About this task: Within the entries below, find the portion that opens with the line containing "The size of" and closes with the line containing "The soda can". Retype that portion exactly and only.

(Before-and-after scene images)
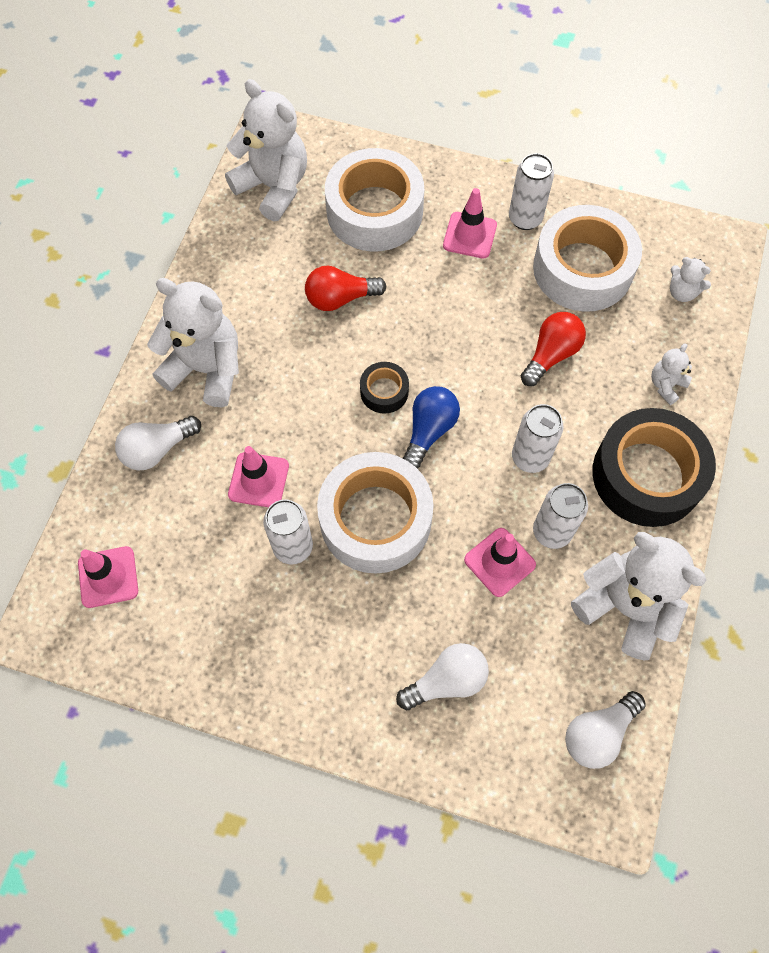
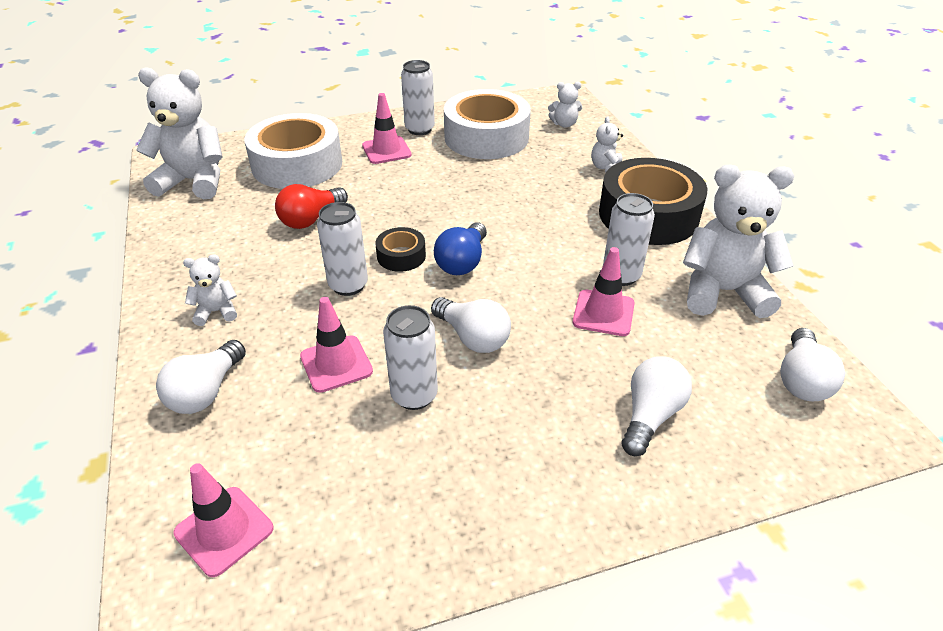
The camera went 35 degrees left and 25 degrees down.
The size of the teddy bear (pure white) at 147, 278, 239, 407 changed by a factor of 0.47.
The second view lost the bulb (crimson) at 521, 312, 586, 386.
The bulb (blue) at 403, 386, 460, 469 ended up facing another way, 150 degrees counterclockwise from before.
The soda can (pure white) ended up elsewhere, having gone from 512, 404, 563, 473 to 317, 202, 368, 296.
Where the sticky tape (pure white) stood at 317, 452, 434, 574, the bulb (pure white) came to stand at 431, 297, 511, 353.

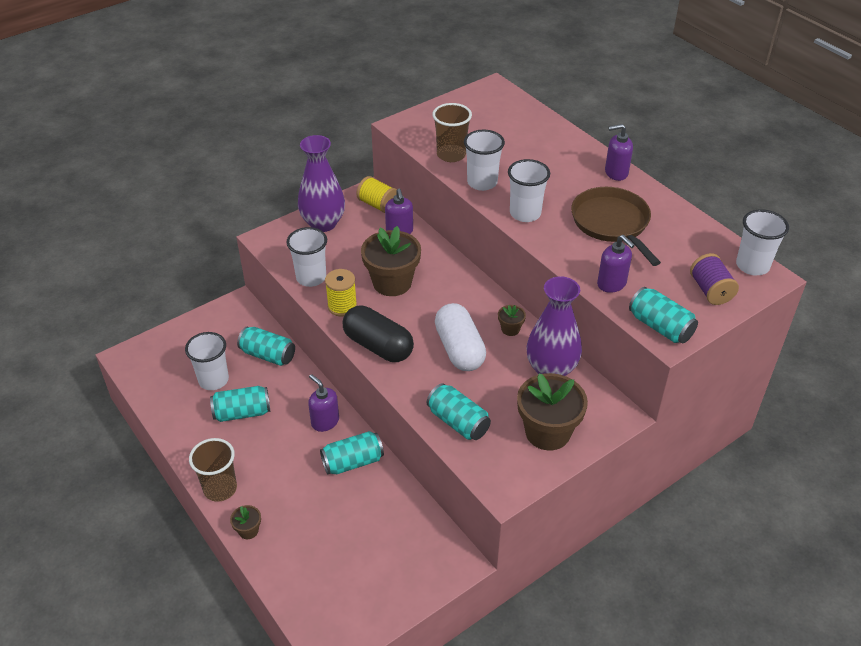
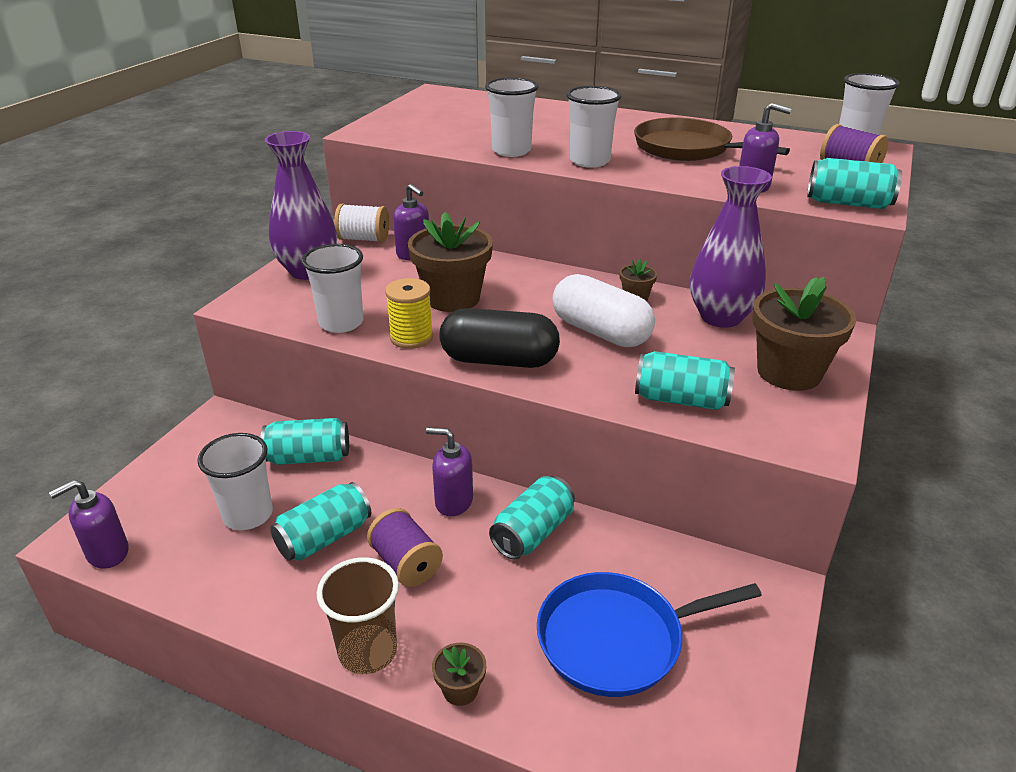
The camera went 30 degrees left and 10 degrees down.
The second view lost the beaker (dark brown) at 432, 103, 472, 162.
The soap dispenser (violet) ended up elsewhere, having gone from 605, 124, 633, 181 to 49, 480, 129, 569.
What was the reel of thread (bright yellow) at 356, 176, 397, 213 turned into the reel of thread (pure white) at 334, 204, 389, 243.
The second view gained the reel of thread (violet) at 367, 508, 443, 587.
The second view gained the pan (blue) at 537, 572, 762, 697.

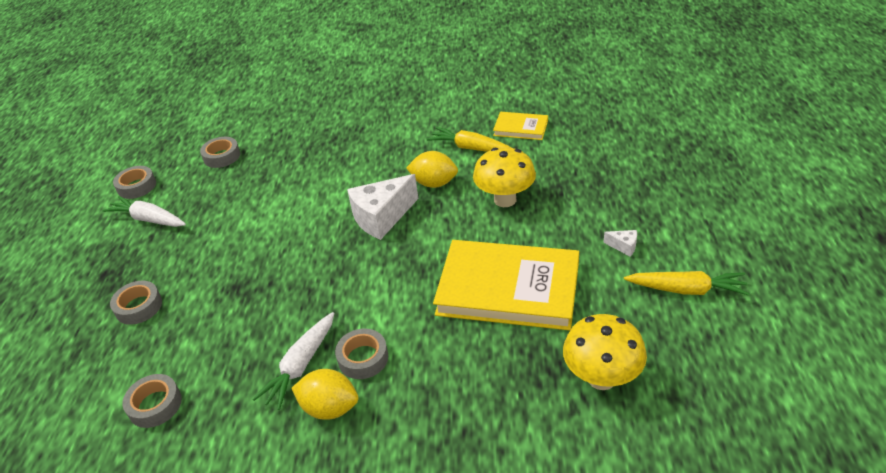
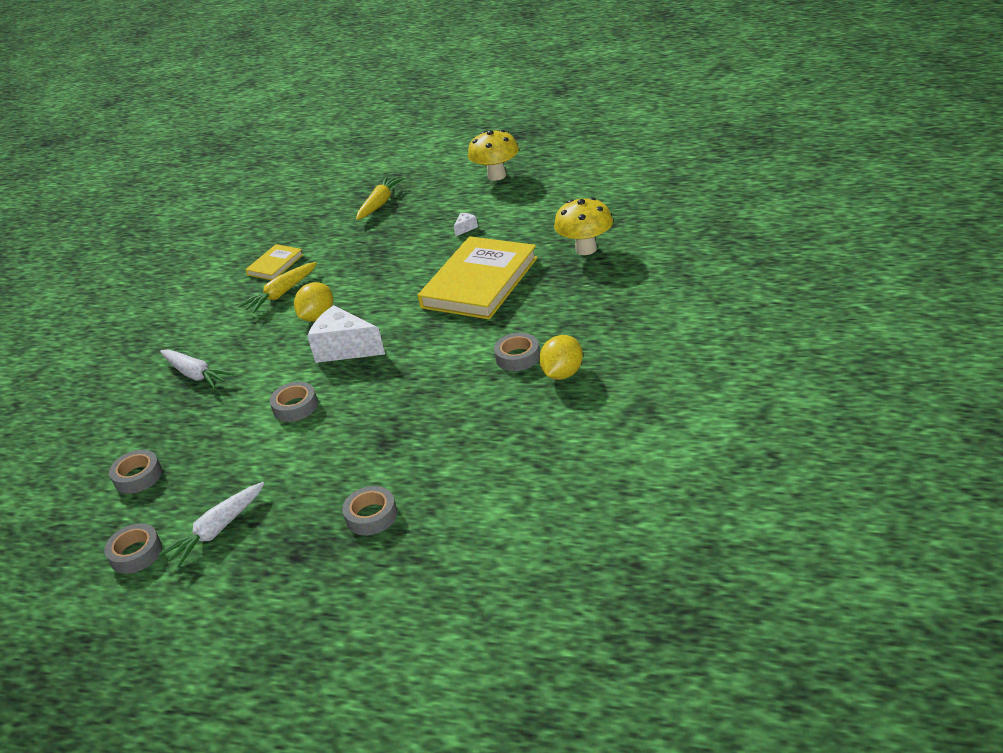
The camera went 75 degrees left and 5 degrees down.
The fungus (bright yellow) ended up elsewhere, having gone from 473, 147, 536, 207 to 468, 130, 519, 181.
The piece of cheese (pure white) at 347, 174, 419, 240 ended up facing another way, 135 degrees clockwise from before.
The carrot (bright yellow) ended up elsewhere, having gone from 624, 271, 750, 296 to 356, 177, 404, 220.
The carrot (pure white) ended up elsewhere, having gone from 253, 312, 334, 410 to 160, 350, 234, 389.
The sticky tape (grey) ended up elsewhere, having gone from 122, 374, 182, 428 to 270, 382, 318, 422.

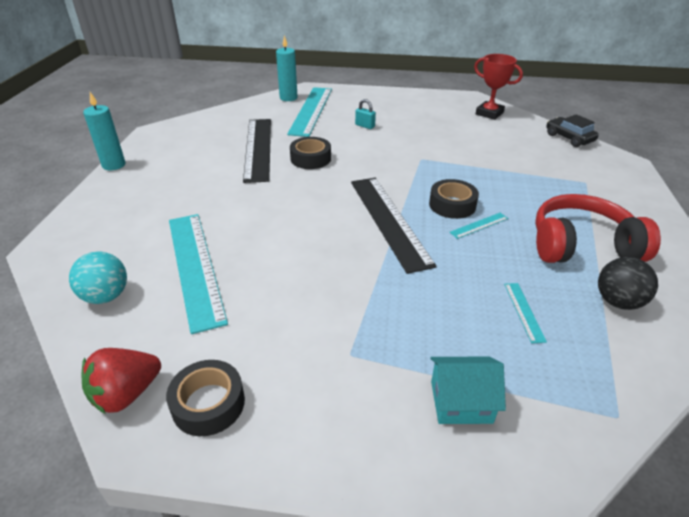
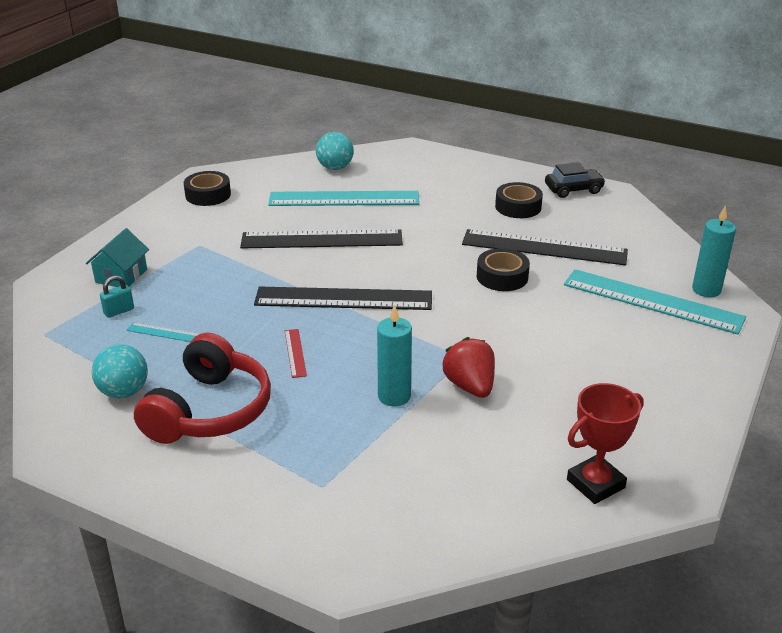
The camera went 110 degrees right and 5 degrees down.
The candle (teal) ended up elsewhere, having gone from 83, 92, 125, 170 to 377, 304, 412, 406.
The lock (teal) ended up elsewhere, having gone from 355, 99, 376, 129 to 100, 276, 134, 318.
The automobile (ebony) ended up elsewhere, having gone from 546, 114, 599, 147 to 545, 162, 606, 198.
The sticky tape (ebony) ended up elsewhere, having gone from 429, 179, 479, 219 to 495, 182, 543, 218.
What was the straightedge (teal) at 449, 213, 508, 239 turned into the straightedge (crimson) at 285, 329, 307, 378.
What was the ball (ebony) at 598, 257, 658, 310 turned into the ball (teal) at 92, 344, 148, 398.
The toy strawberry (crimson) ended up elsewhere, having gone from 81, 348, 161, 414 to 442, 337, 495, 398.
The second view gained the straightedge (ebony) at 240, 229, 403, 248.

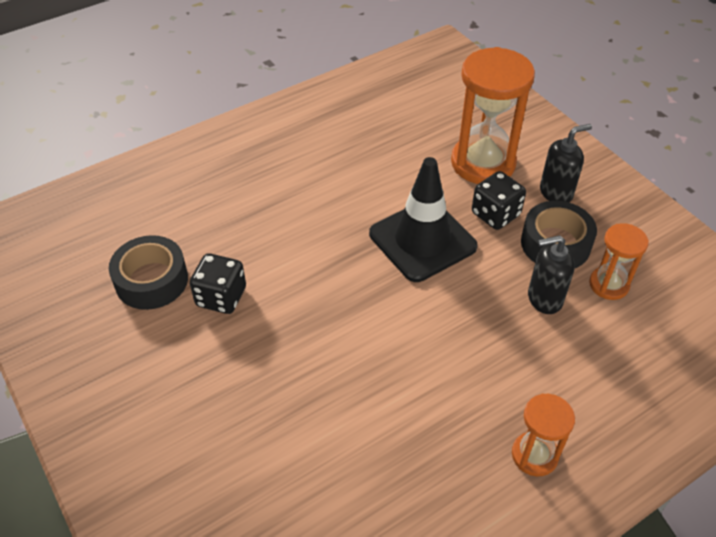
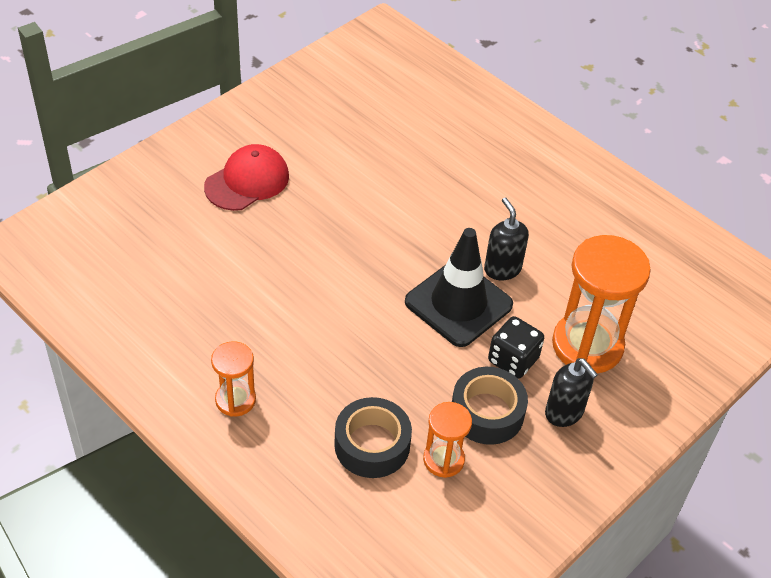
The camera went 75 degrees right and 0 degrees up.
The sticky tape (ebony) ended up elsewhere, having gone from 109, 235, 188, 310 to 334, 397, 412, 478.
The soap dispenser (ebony) ended up elsewhere, having gone from 528, 235, 575, 314 to 484, 198, 529, 280.
The second view lost the die (ebony) at 190, 253, 246, 314.
The second view gained the baseball cap (crimson) at 204, 144, 289, 211.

Solution:
The size of the teddy bear (pure white) at 147, 278, 239, 407 changed by a factor of 0.47.
The second view lost the bulb (crimson) at 521, 312, 586, 386.
The bulb (blue) at 403, 386, 460, 469 ended up facing another way, 150 degrees counterclockwise from before.
The soda can (pure white) ended up elsewhere, having gone from 512, 404, 563, 473 to 317, 202, 368, 296.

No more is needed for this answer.